> **INSTRUCTION**
Return the data below exactly, but only from the line containing "(301, 253) = (591, 266): red" through the line containing "(556, 195) = (832, 300): orange", with both of those lines included.

======== DATA EXTRACT

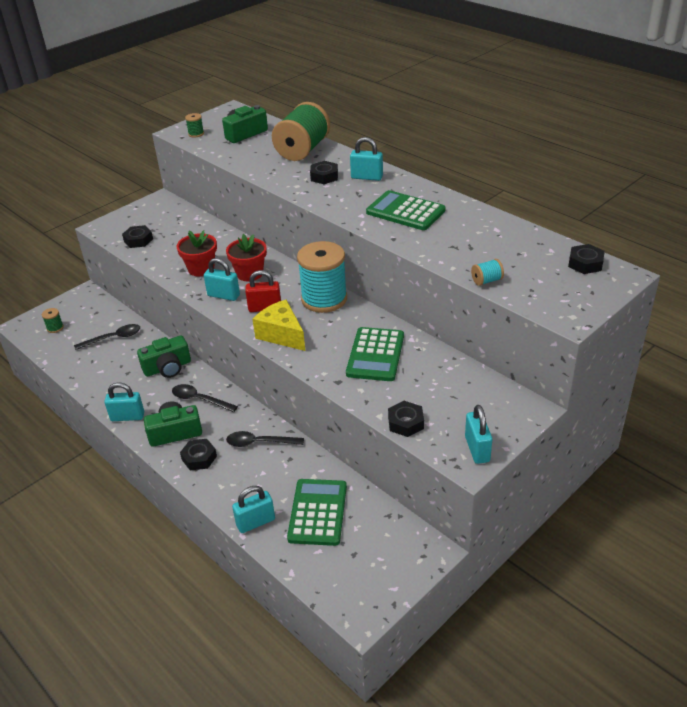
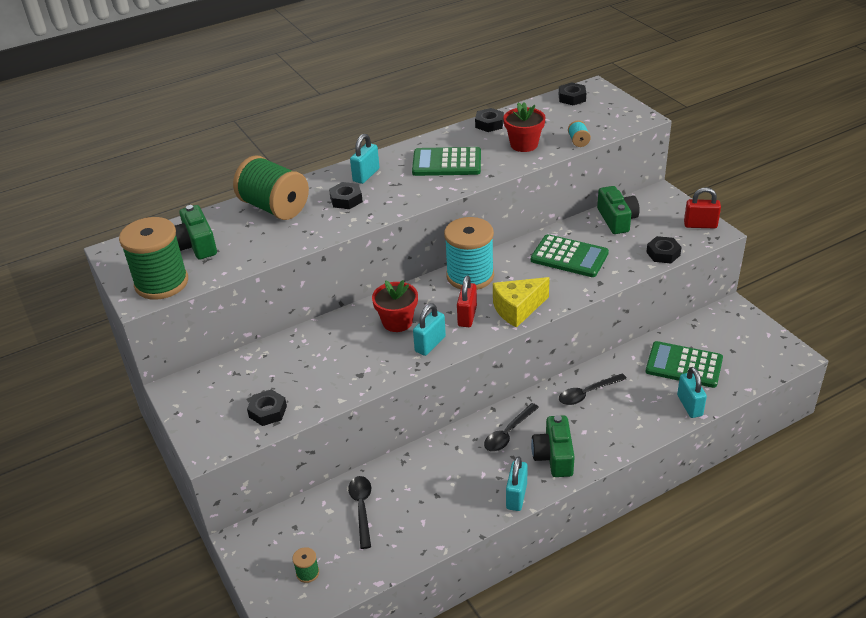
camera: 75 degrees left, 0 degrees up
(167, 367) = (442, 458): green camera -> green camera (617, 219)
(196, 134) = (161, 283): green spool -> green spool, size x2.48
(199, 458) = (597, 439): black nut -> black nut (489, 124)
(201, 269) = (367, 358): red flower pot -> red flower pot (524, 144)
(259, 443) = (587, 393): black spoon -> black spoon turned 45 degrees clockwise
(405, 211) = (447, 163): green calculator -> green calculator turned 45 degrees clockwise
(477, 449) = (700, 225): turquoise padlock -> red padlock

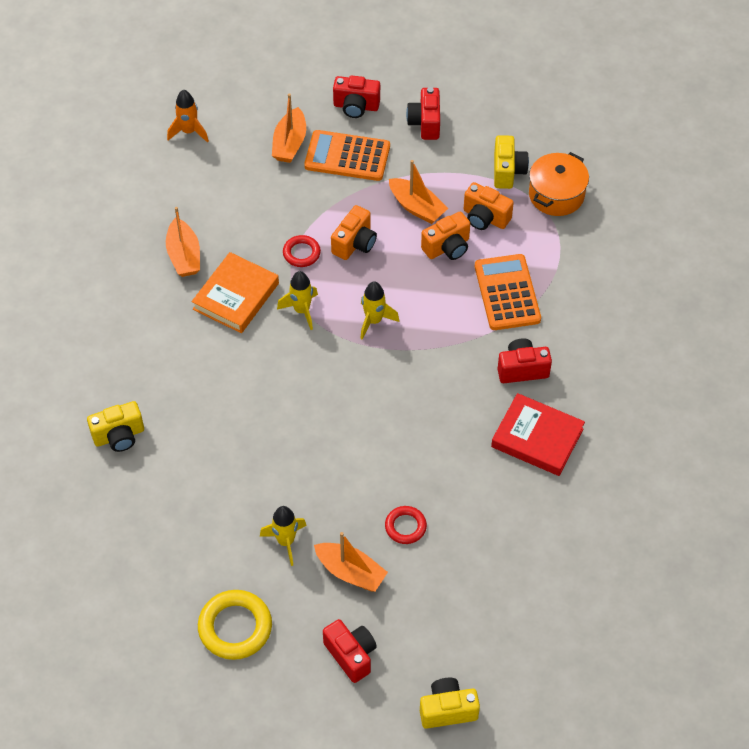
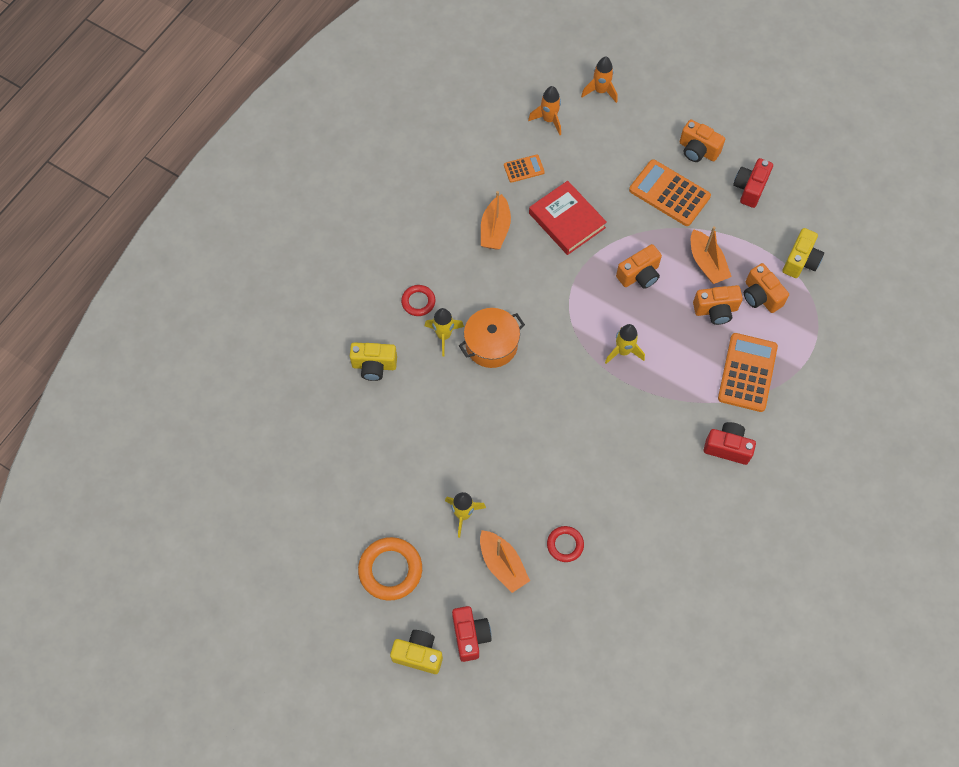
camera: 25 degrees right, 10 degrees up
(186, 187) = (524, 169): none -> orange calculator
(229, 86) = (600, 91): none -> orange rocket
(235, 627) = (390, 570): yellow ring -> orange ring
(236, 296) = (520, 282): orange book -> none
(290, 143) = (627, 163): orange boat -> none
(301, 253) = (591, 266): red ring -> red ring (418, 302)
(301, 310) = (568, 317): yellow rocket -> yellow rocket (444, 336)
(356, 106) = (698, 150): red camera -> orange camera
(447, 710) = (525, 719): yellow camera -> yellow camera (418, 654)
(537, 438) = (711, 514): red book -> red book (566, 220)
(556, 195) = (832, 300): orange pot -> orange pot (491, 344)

================
======== DATA EXTRACT

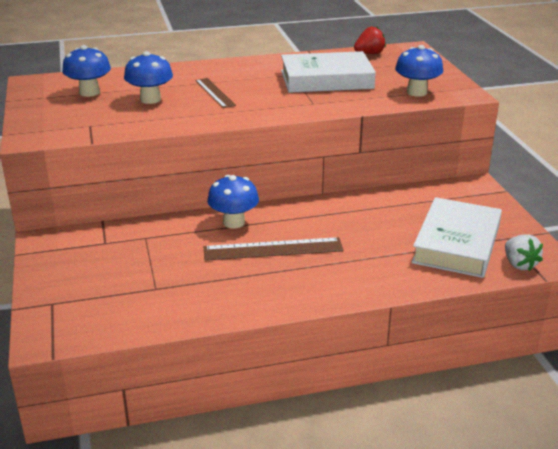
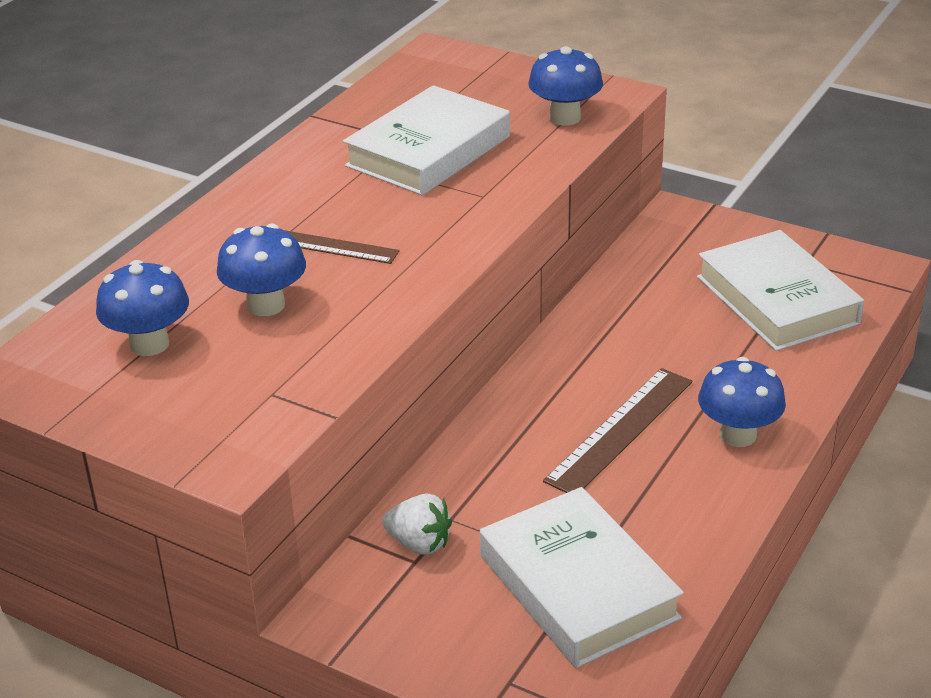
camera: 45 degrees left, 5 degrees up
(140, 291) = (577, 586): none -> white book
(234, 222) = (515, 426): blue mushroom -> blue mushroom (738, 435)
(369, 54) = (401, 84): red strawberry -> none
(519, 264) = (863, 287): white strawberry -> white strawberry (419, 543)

================
======== DATA EXTRACT

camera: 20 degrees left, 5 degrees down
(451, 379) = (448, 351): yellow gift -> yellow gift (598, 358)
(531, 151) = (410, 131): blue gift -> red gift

================

> **EXERCISE ANSWER**
(301, 253) = (591, 266): red ring -> red ring (418, 302)
(301, 310) = (568, 317): yellow rocket -> yellow rocket (444, 336)
(356, 106) = (698, 150): red camera -> orange camera
(447, 710) = (525, 719): yellow camera -> yellow camera (418, 654)
(537, 438) = (711, 514): red book -> red book (566, 220)
(556, 195) = (832, 300): orange pot -> orange pot (491, 344)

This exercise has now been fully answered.